# Provided data
#####

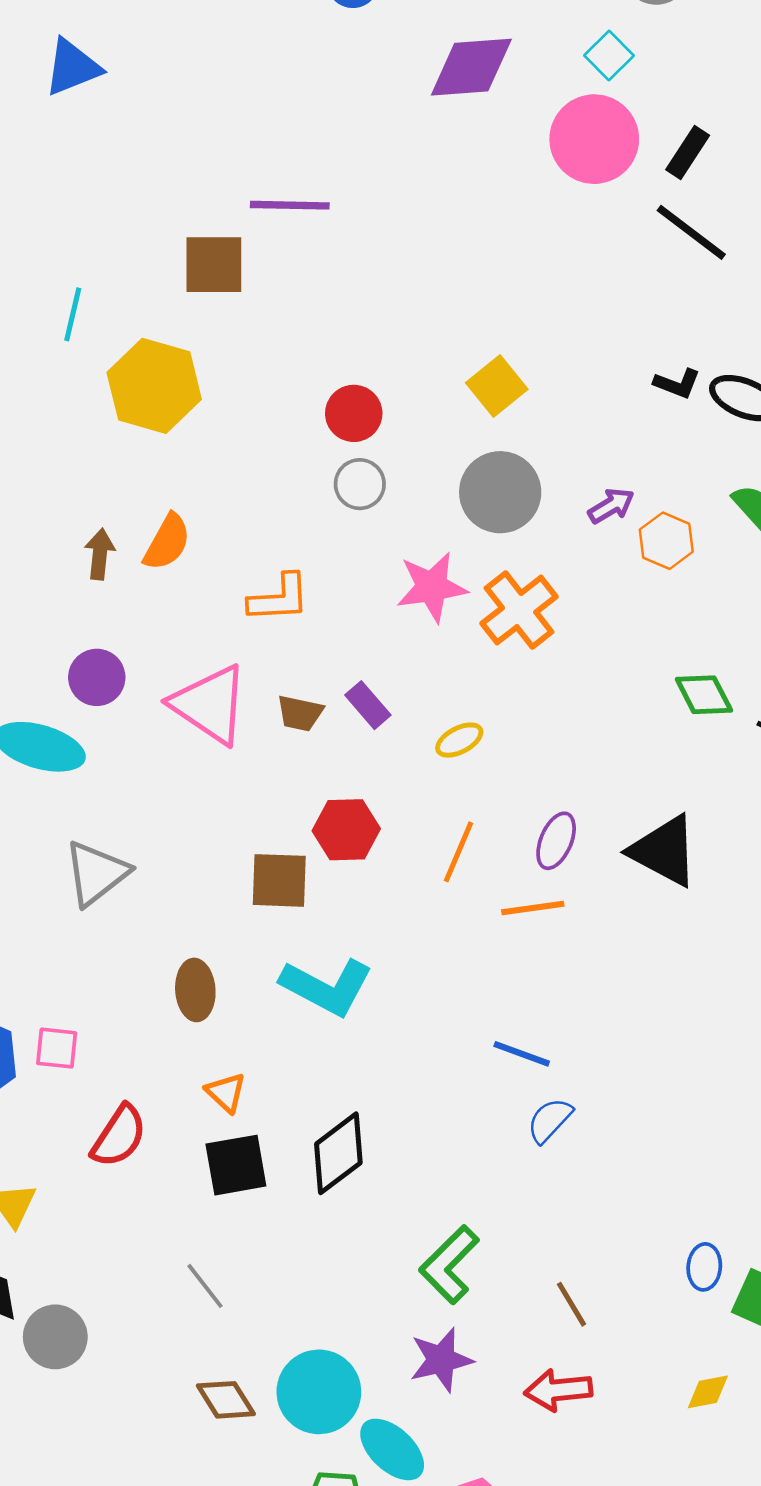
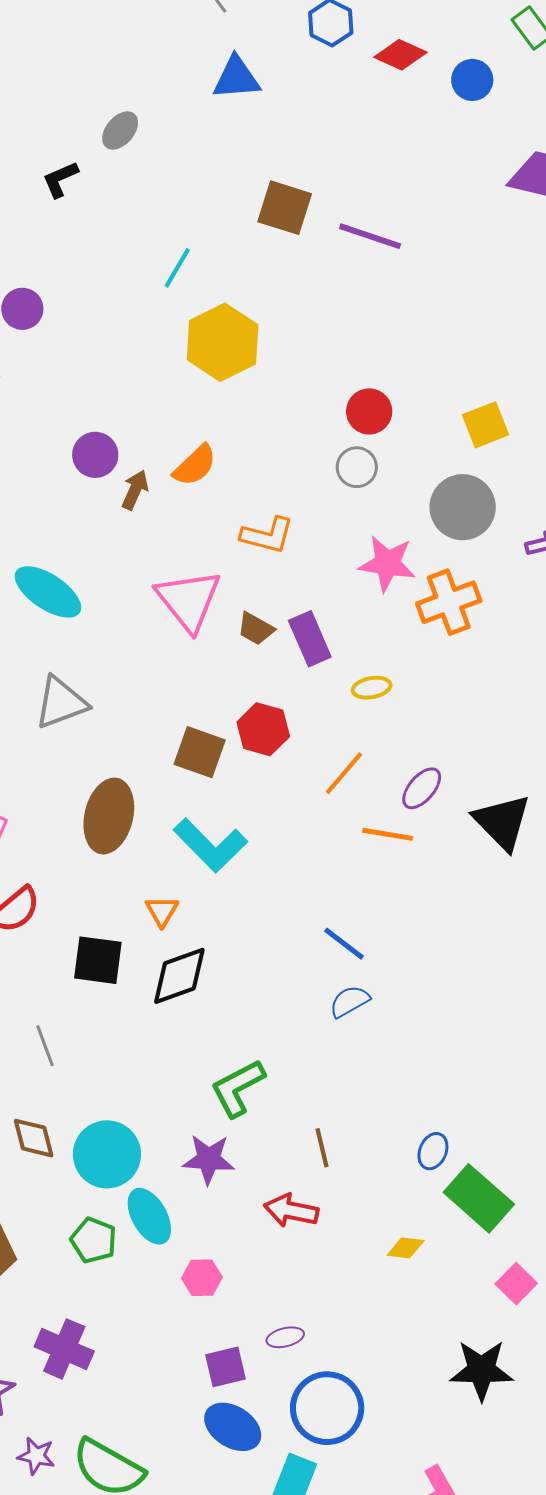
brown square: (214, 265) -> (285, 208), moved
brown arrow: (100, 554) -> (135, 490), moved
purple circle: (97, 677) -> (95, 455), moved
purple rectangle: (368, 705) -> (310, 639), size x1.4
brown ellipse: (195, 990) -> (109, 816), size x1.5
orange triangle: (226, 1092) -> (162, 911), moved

#####

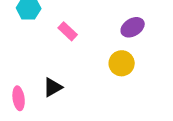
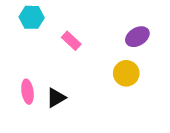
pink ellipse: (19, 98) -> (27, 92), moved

#####

# Work order
Return exactly the lines above from the line that has "brown square: (214, 265) -> (285, 208), moved" through the line that has "orange triangle: (226, 1092)", inclusive, and nothing else.

# Output of the task
brown square: (214, 265) -> (285, 208), moved
brown arrow: (100, 554) -> (135, 490), moved
purple circle: (97, 677) -> (95, 455), moved
purple rectangle: (368, 705) -> (310, 639), size x1.4
brown ellipse: (195, 990) -> (109, 816), size x1.5
orange triangle: (226, 1092) -> (162, 911), moved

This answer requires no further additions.